What the task asks:
Please give back the lines from the line containing "red hourglass: 2 -> 0" through the end of the listing below, exactly as written and without pictures.

Data records:
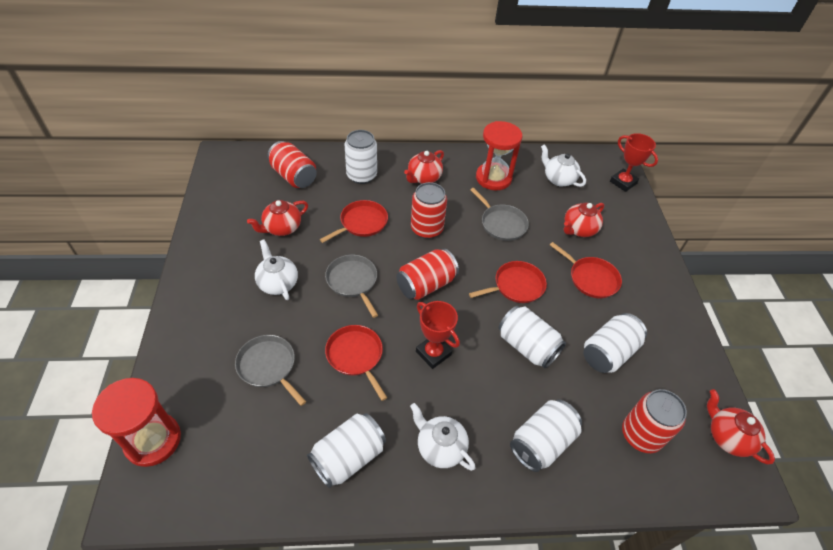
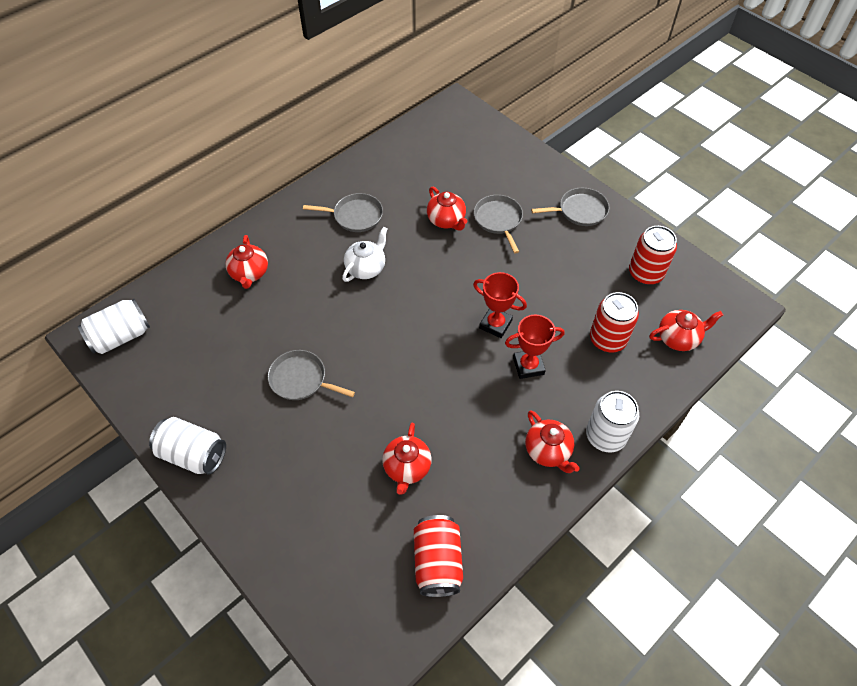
grey pan: 3 -> 4
red can: 4 -> 3
red hourglass: 2 -> 0
red pan: 4 -> 0
red teapot: 4 -> 5
white can: 5 -> 3
white teapot: 3 -> 1

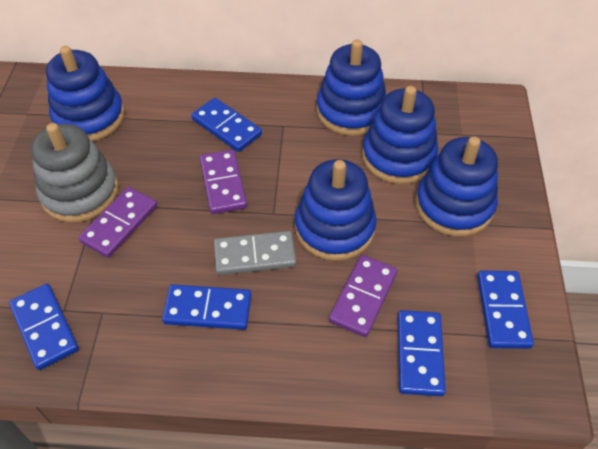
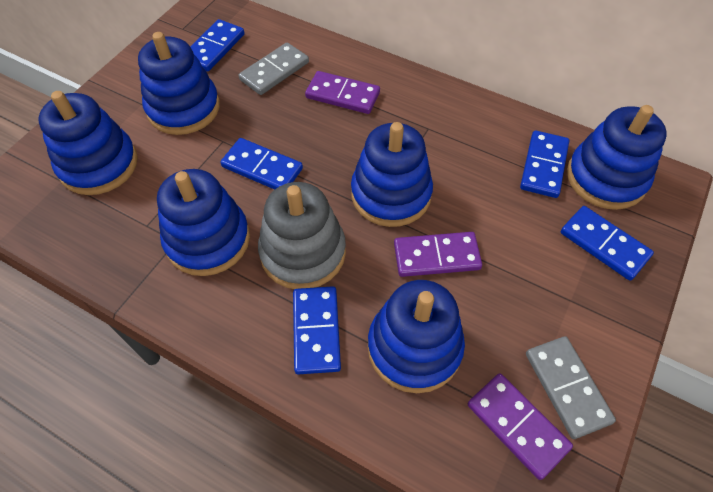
blue stacking toy: 5 -> 6
grey domino: 1 -> 2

Written response:
red hourglass: 2 -> 0
red pan: 4 -> 0
red teapot: 4 -> 5
white can: 5 -> 3
white teapot: 3 -> 1

blue stacking toy: 5 -> 6
grey domino: 1 -> 2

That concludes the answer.